WHAT TO WORK ON: All of the records that follow need to be copied word for word, without the pictures.

(Stored data)
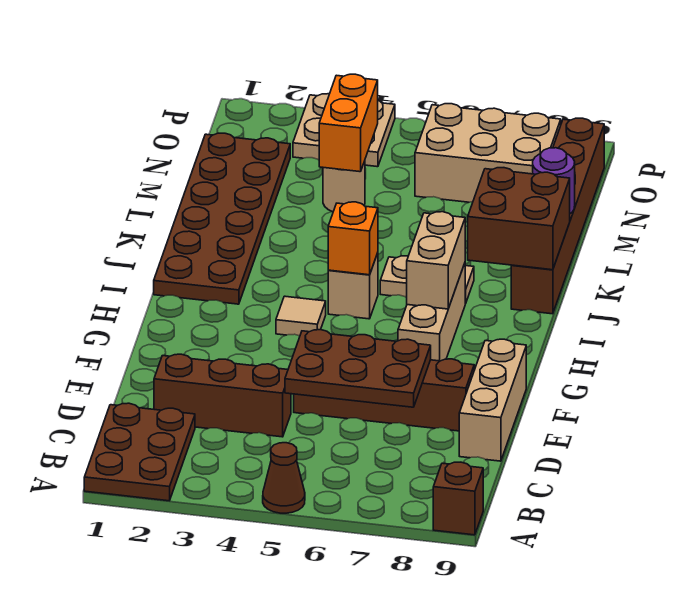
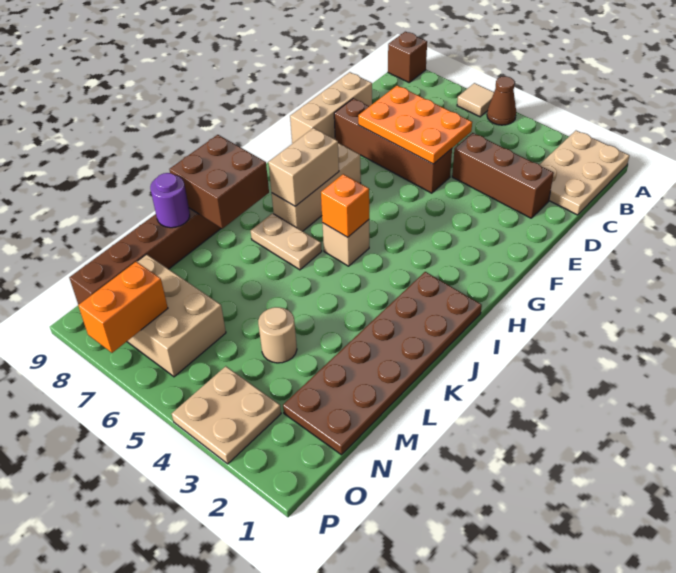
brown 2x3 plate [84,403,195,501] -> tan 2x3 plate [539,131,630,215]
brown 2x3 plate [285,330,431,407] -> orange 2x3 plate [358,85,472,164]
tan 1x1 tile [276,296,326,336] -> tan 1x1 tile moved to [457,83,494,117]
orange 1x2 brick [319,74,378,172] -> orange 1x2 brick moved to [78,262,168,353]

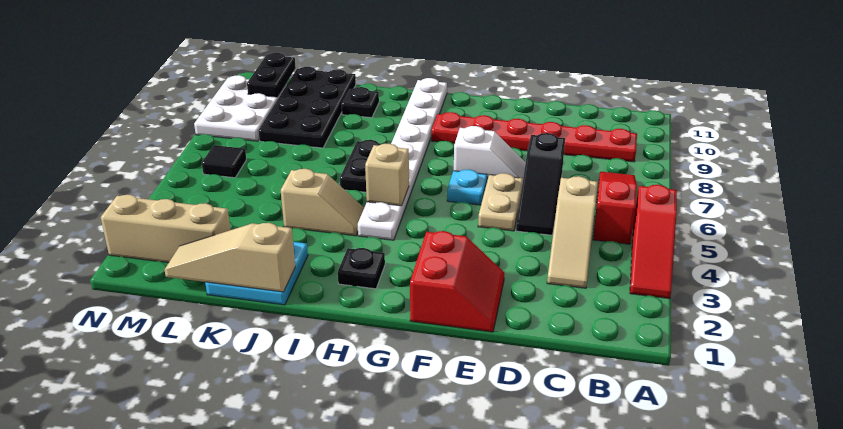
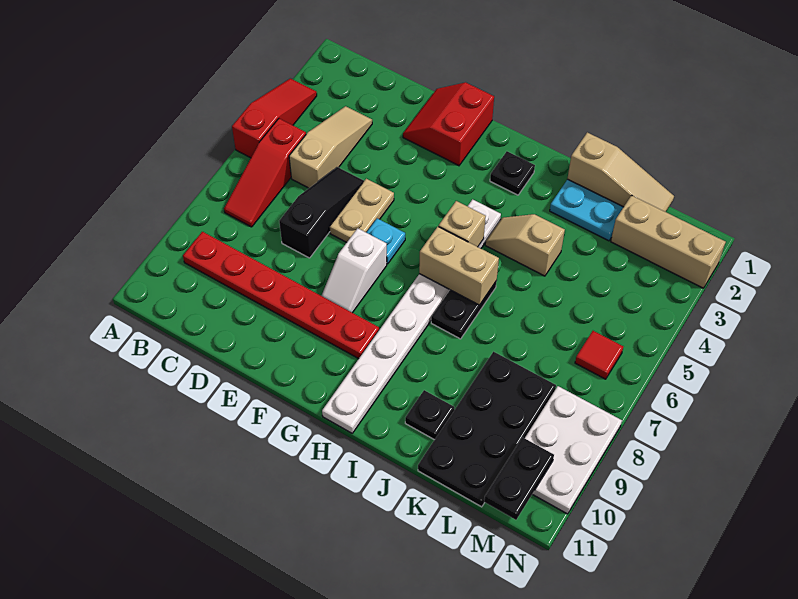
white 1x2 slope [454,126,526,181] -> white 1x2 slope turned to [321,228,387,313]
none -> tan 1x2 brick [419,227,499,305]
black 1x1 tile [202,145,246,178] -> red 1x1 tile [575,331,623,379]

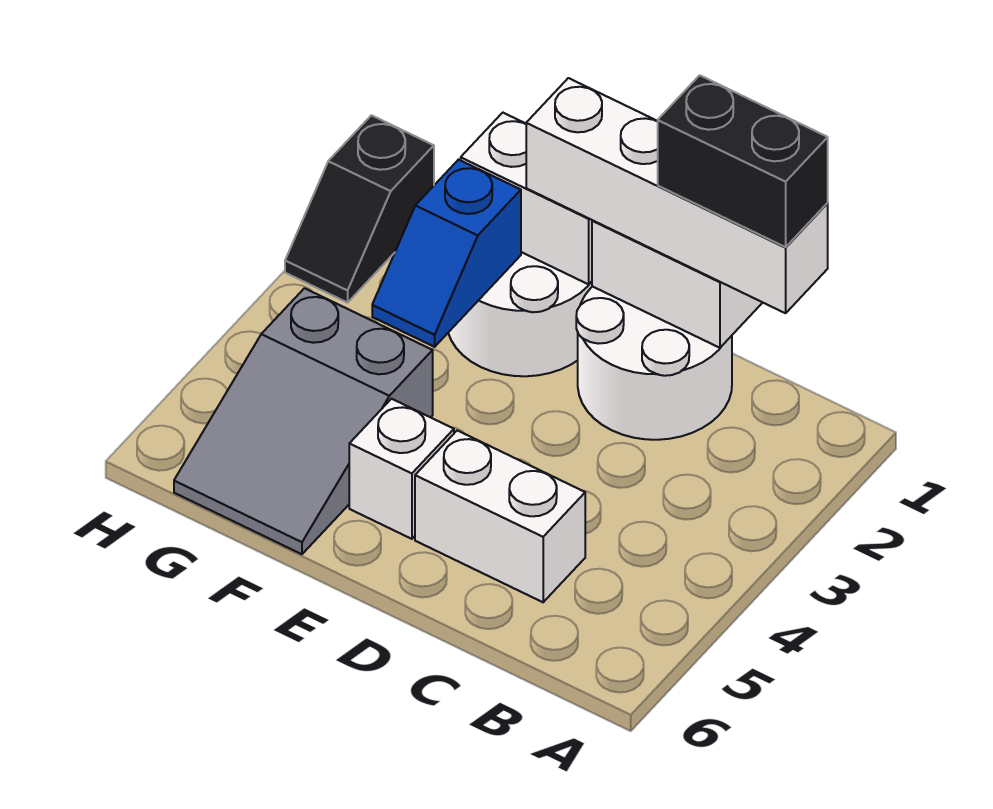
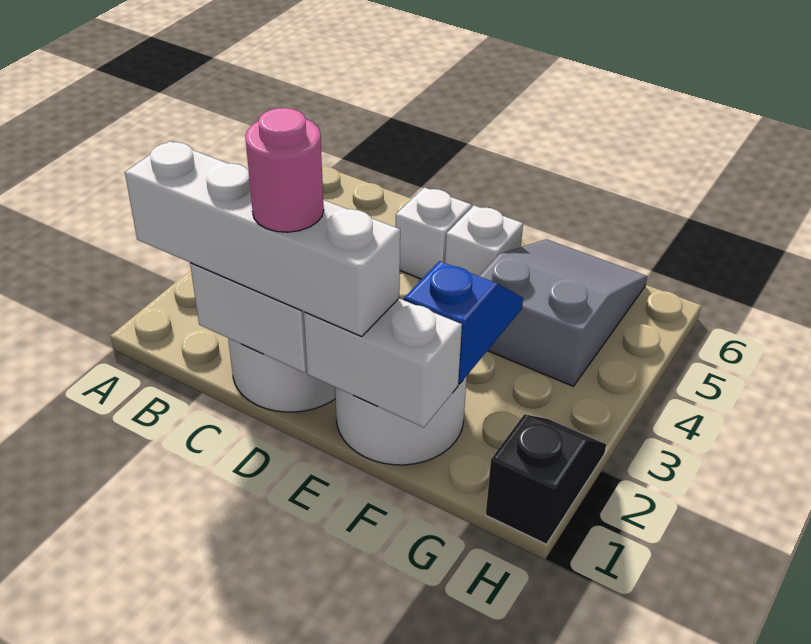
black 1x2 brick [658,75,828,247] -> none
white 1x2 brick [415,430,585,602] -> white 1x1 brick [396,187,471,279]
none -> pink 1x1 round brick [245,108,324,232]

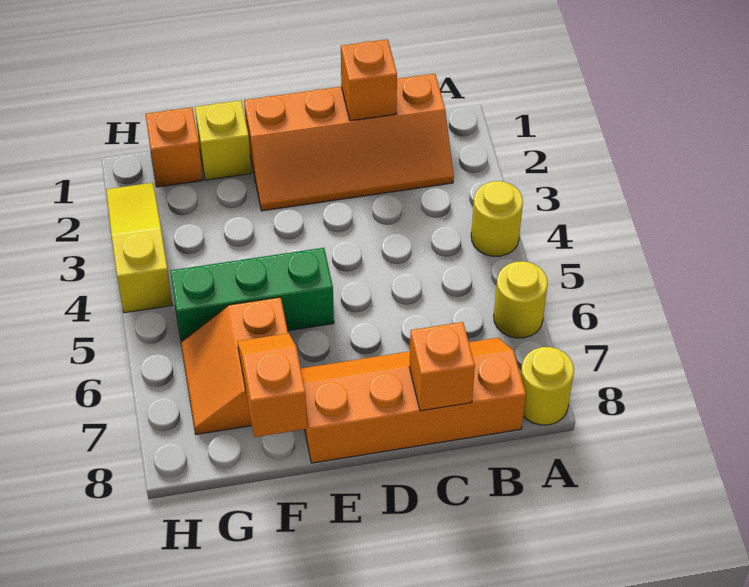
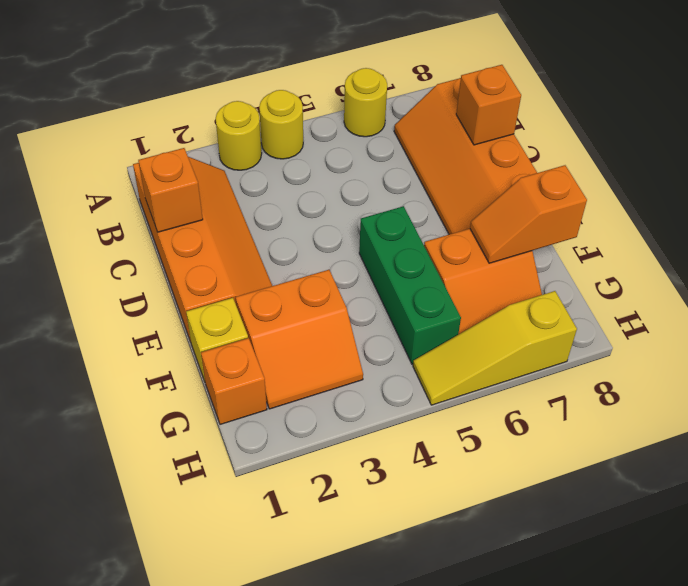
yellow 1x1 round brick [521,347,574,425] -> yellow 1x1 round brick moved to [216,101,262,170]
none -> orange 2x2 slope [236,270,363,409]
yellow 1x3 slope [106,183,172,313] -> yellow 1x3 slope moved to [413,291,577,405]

SOLUTION TO THE EXERCISE:
brown 2x3 plate [84,403,195,501] -> tan 2x3 plate [539,131,630,215]
brown 2x3 plate [285,330,431,407] -> orange 2x3 plate [358,85,472,164]
tan 1x1 tile [276,296,326,336] -> tan 1x1 tile moved to [457,83,494,117]
orange 1x2 brick [319,74,378,172] -> orange 1x2 brick moved to [78,262,168,353]

white 1x2 slope [454,126,526,181] -> white 1x2 slope turned to [321,228,387,313]
none -> tan 1x2 brick [419,227,499,305]
black 1x1 tile [202,145,246,178] -> red 1x1 tile [575,331,623,379]

black 1x2 brick [658,75,828,247] -> none
white 1x2 brick [415,430,585,602] -> white 1x1 brick [396,187,471,279]
none -> pink 1x1 round brick [245,108,324,232]

yellow 1x1 round brick [521,347,574,425] -> yellow 1x1 round brick moved to [216,101,262,170]
none -> orange 2x2 slope [236,270,363,409]
yellow 1x3 slope [106,183,172,313] -> yellow 1x3 slope moved to [413,291,577,405]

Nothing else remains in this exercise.